* Task statement *
Would you transcribe the entries below, beginning at the line with "C2: 56pF (PWM, XO) -> 56pF (GND, XO)" and ending after the line with "R10: 1.2k (DRV, GND) -> 15k (DRV, GND)", exactly, with no picture and nothing more?

(Given records begins)

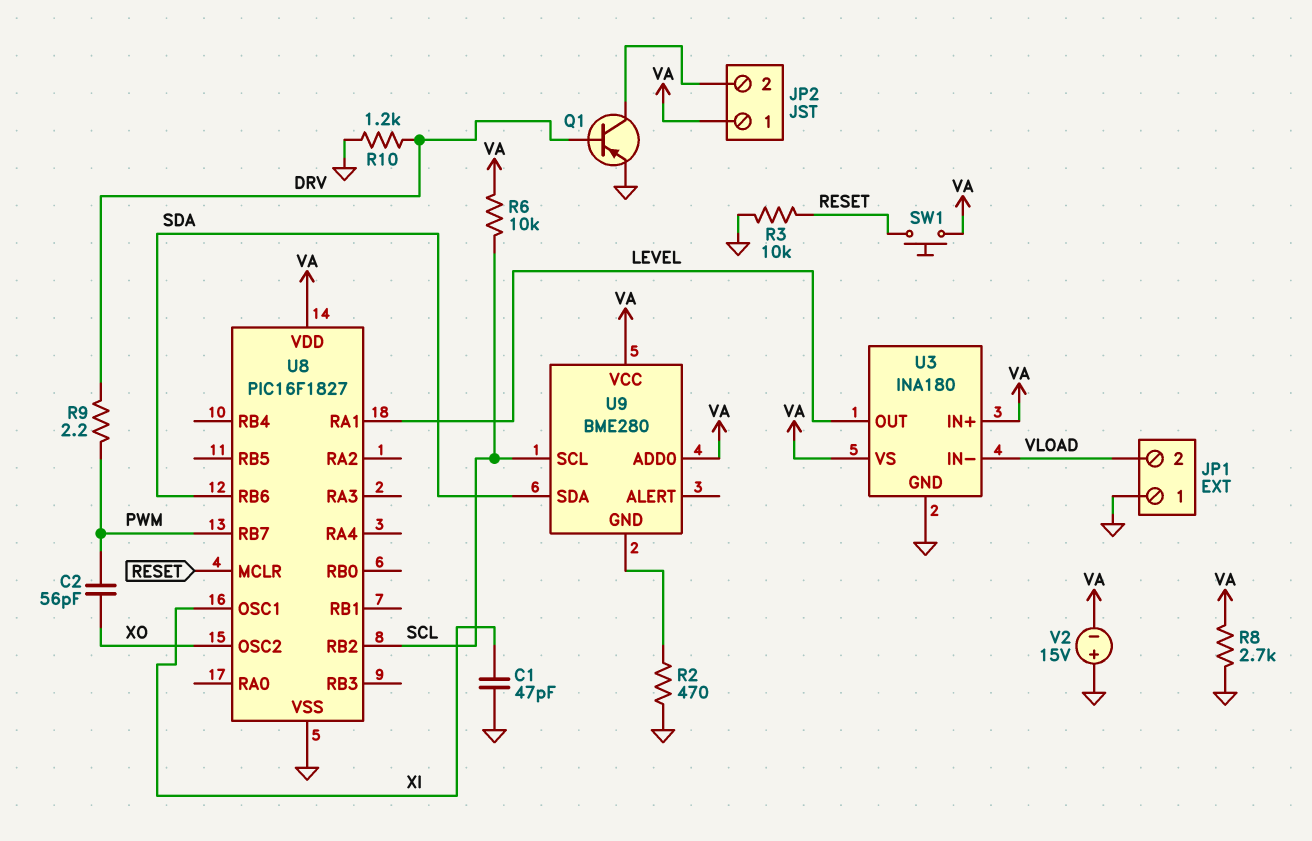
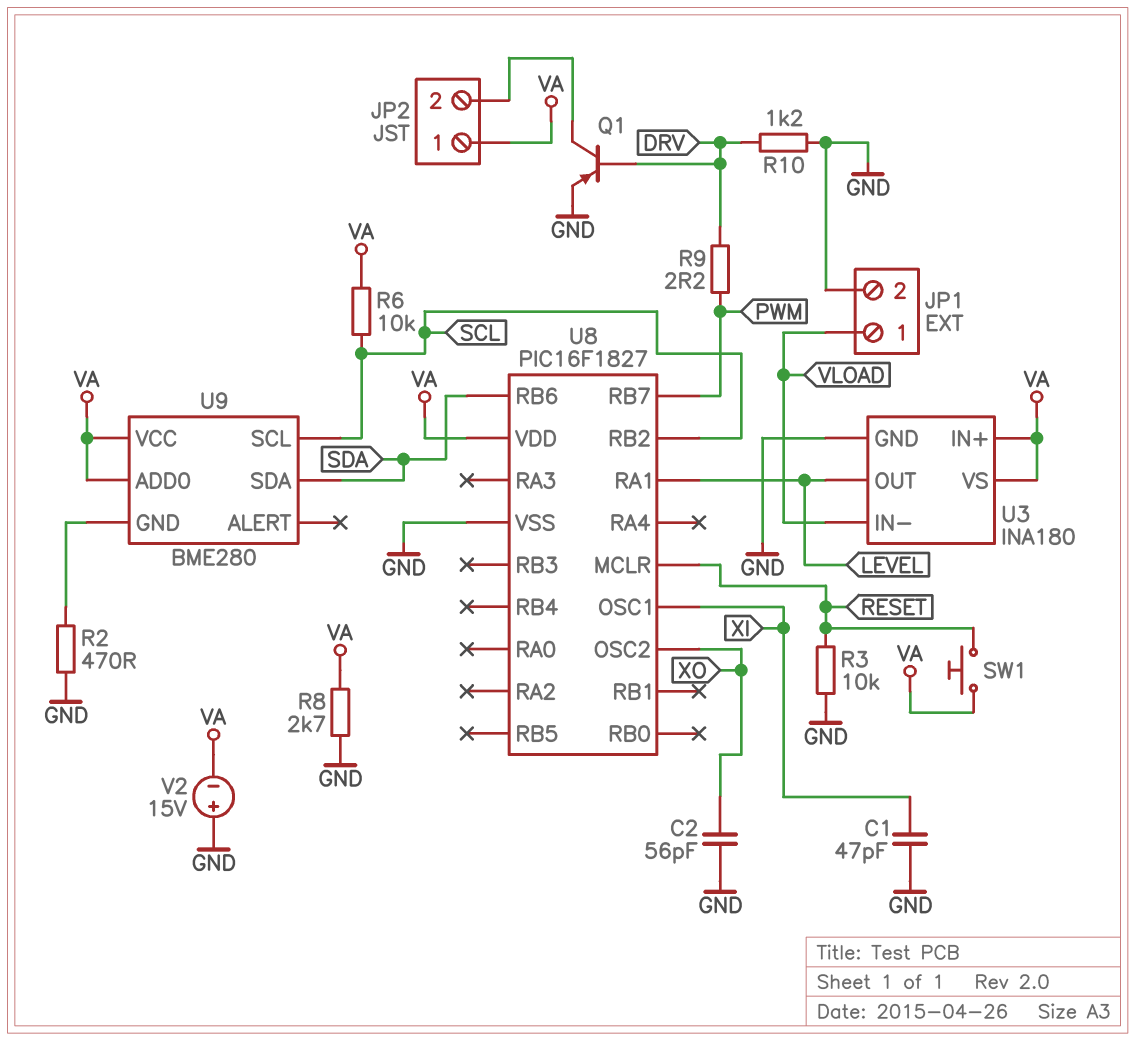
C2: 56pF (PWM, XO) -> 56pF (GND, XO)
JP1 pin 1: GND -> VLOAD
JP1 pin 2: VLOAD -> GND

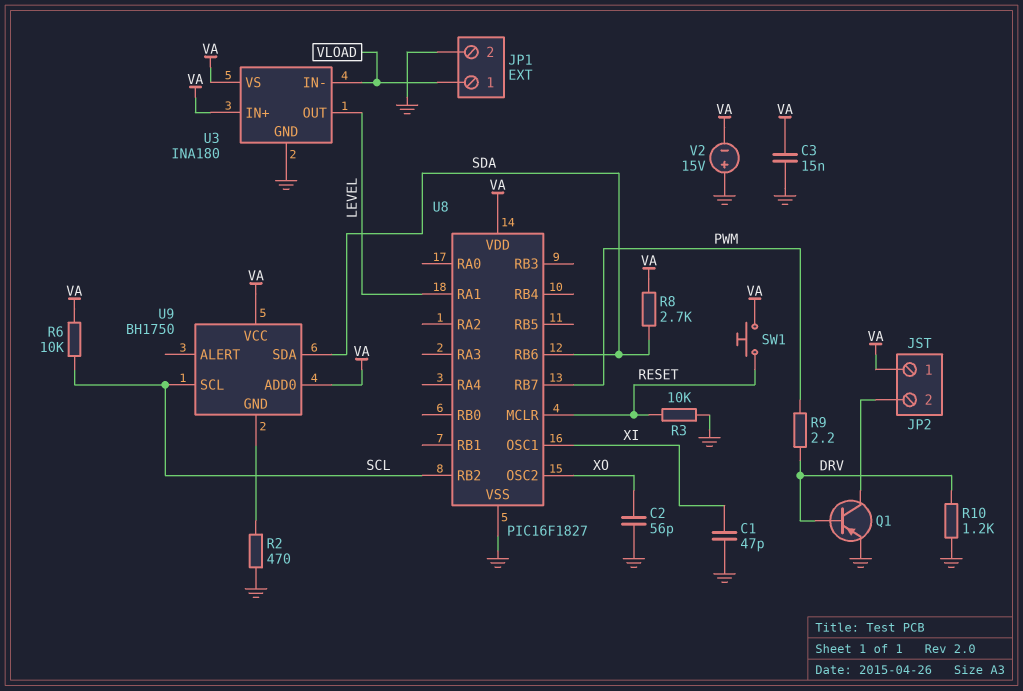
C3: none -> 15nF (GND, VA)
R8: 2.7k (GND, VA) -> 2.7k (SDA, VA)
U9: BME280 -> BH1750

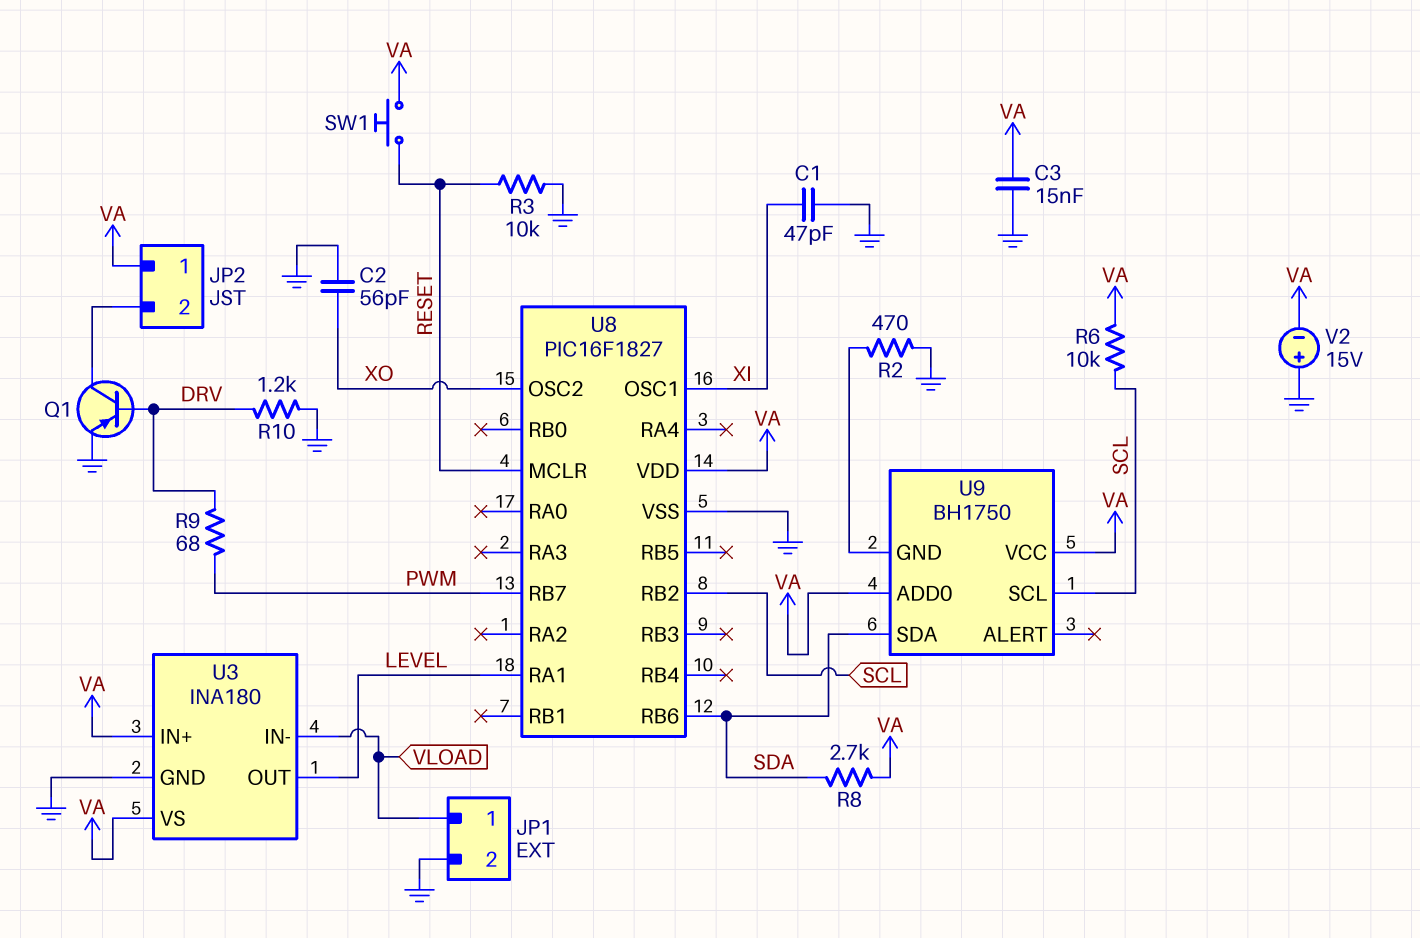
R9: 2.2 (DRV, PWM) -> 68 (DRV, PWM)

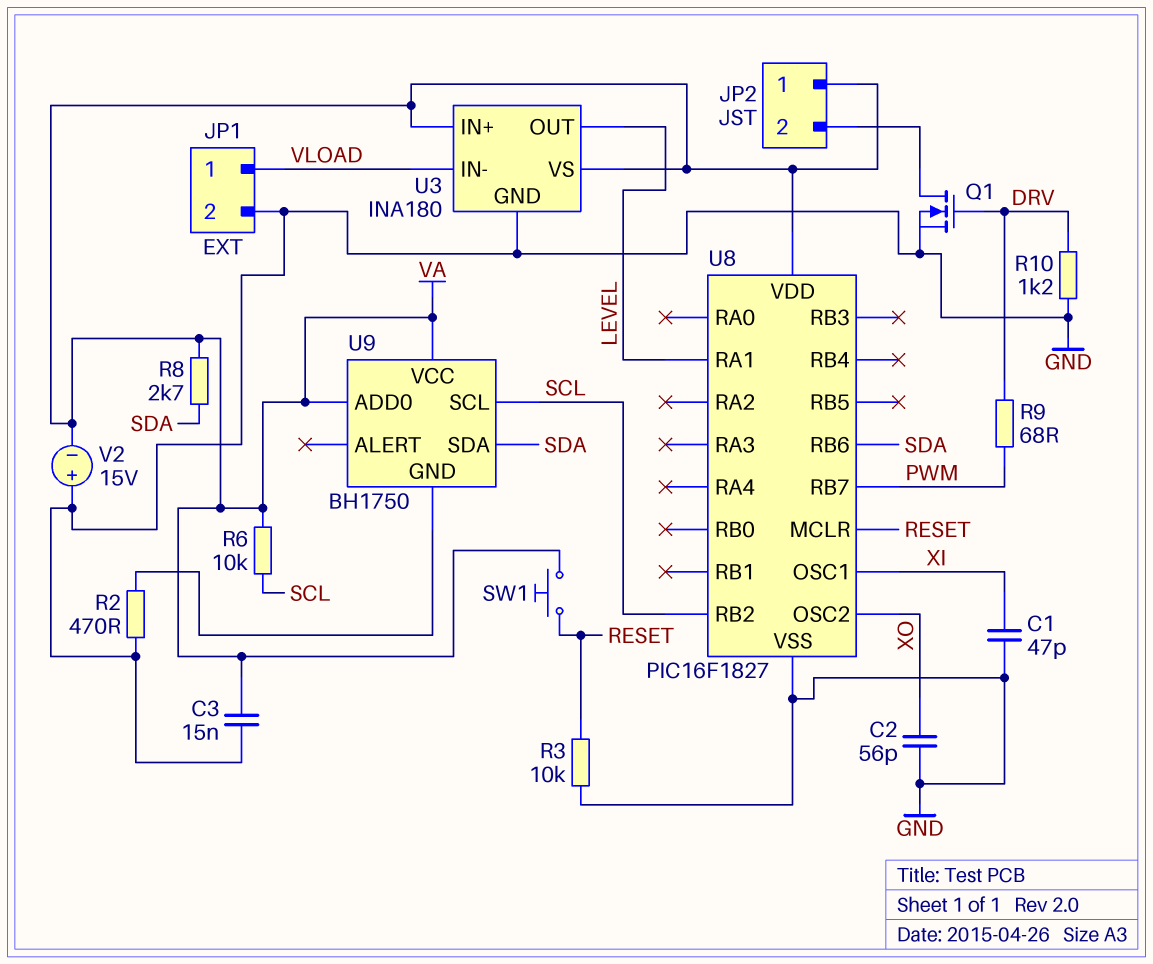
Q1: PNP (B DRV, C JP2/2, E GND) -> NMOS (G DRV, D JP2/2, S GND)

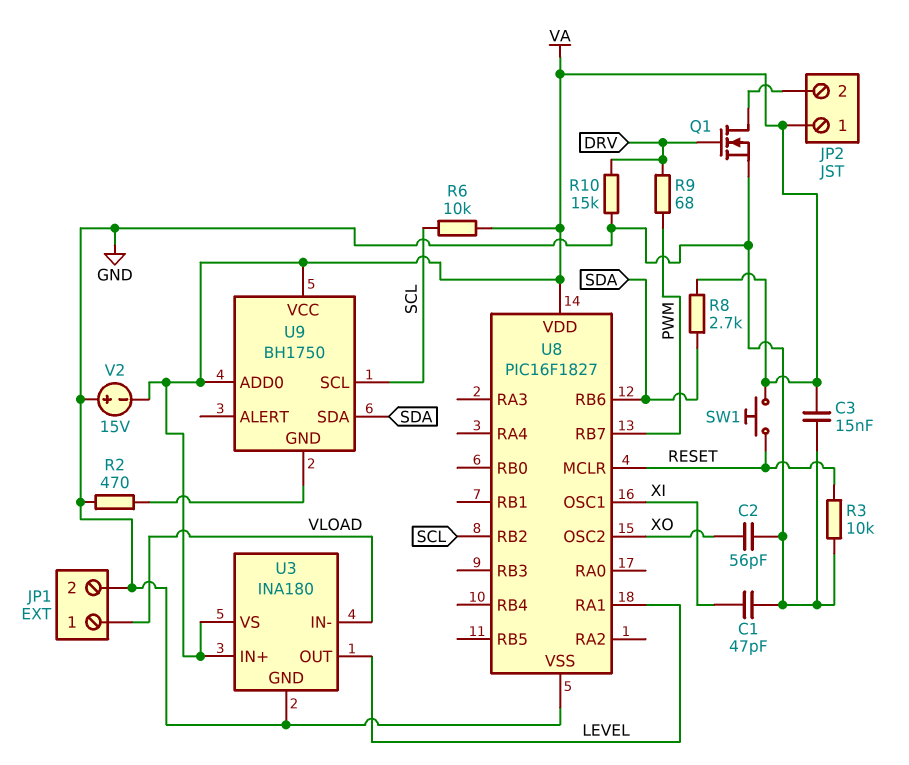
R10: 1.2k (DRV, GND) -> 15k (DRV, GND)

(Given records ends)
(Given records begins)

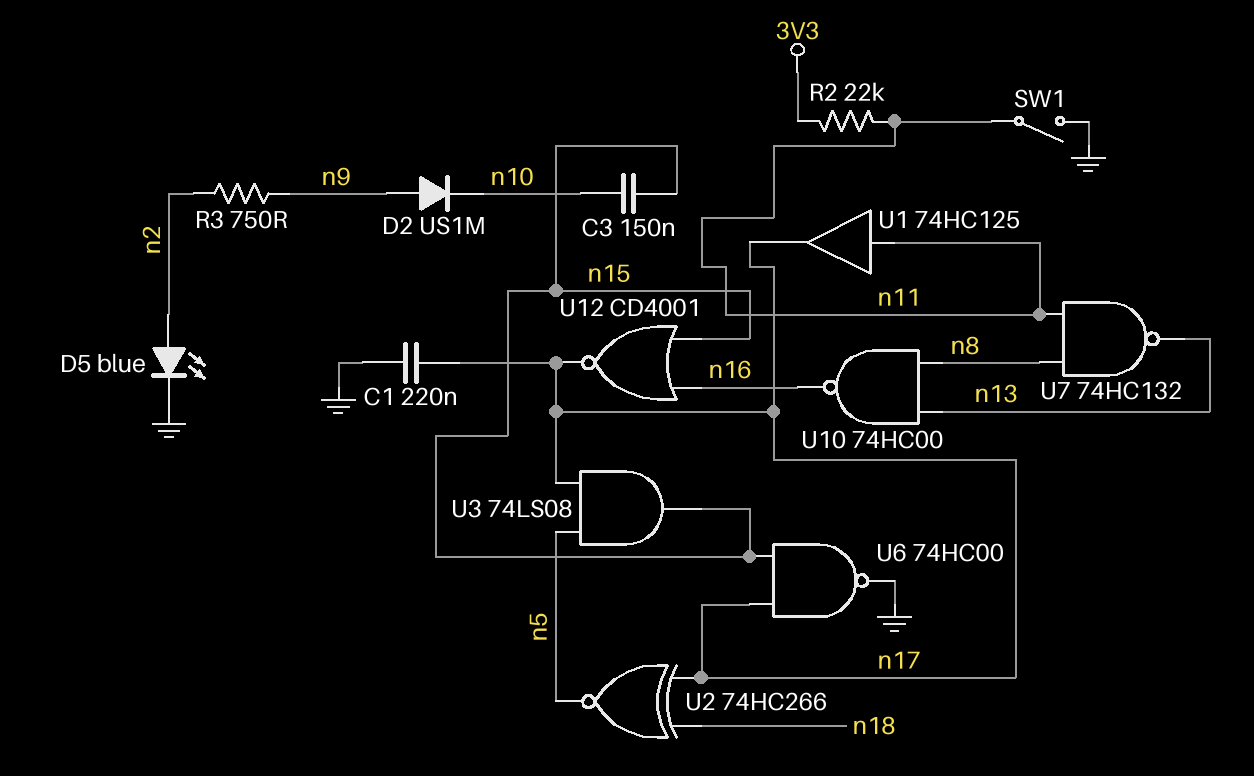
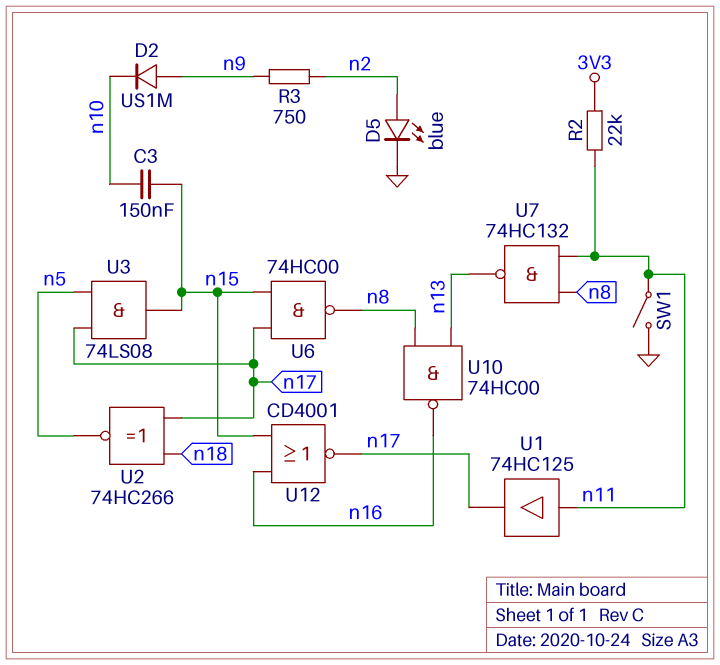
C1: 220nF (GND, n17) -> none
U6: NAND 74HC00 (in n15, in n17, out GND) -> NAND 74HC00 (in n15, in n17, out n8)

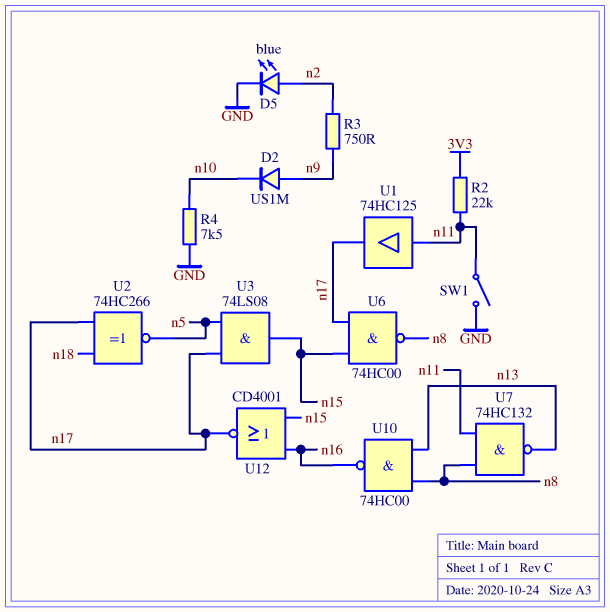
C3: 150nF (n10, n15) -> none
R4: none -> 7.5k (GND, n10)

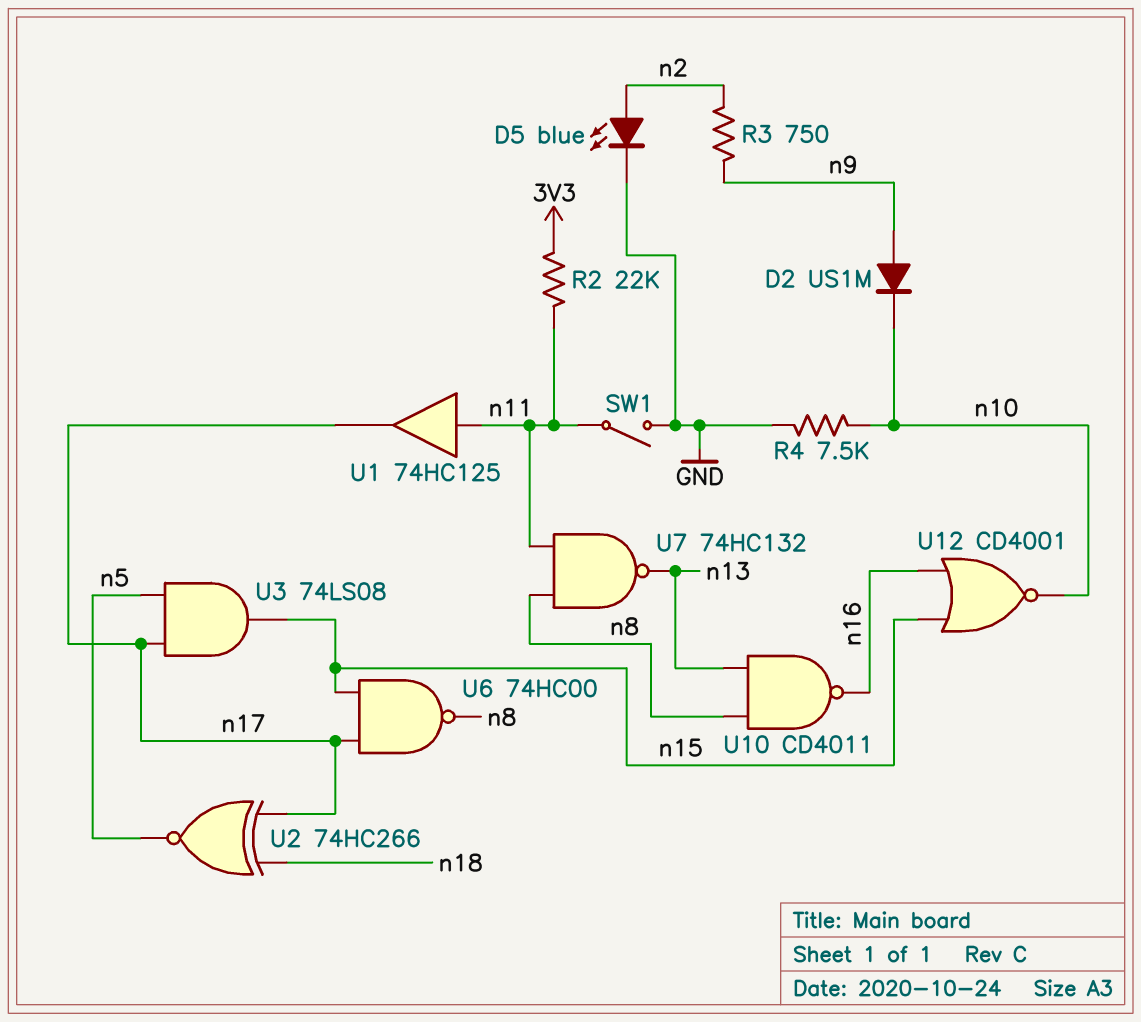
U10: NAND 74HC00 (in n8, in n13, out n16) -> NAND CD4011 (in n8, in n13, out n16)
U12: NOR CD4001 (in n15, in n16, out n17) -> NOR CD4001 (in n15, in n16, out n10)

(Given records ends)

* Output for this task *
C2: 56pF (PWM, XO) -> 56pF (GND, XO)
JP1 pin 1: GND -> VLOAD
JP1 pin 2: VLOAD -> GND

C3: none -> 15nF (GND, VA)
R8: 2.7k (GND, VA) -> 2.7k (SDA, VA)
U9: BME280 -> BH1750

R9: 2.2 (DRV, PWM) -> 68 (DRV, PWM)

Q1: PNP (B DRV, C JP2/2, E GND) -> NMOS (G DRV, D JP2/2, S GND)

R10: 1.2k (DRV, GND) -> 15k (DRV, GND)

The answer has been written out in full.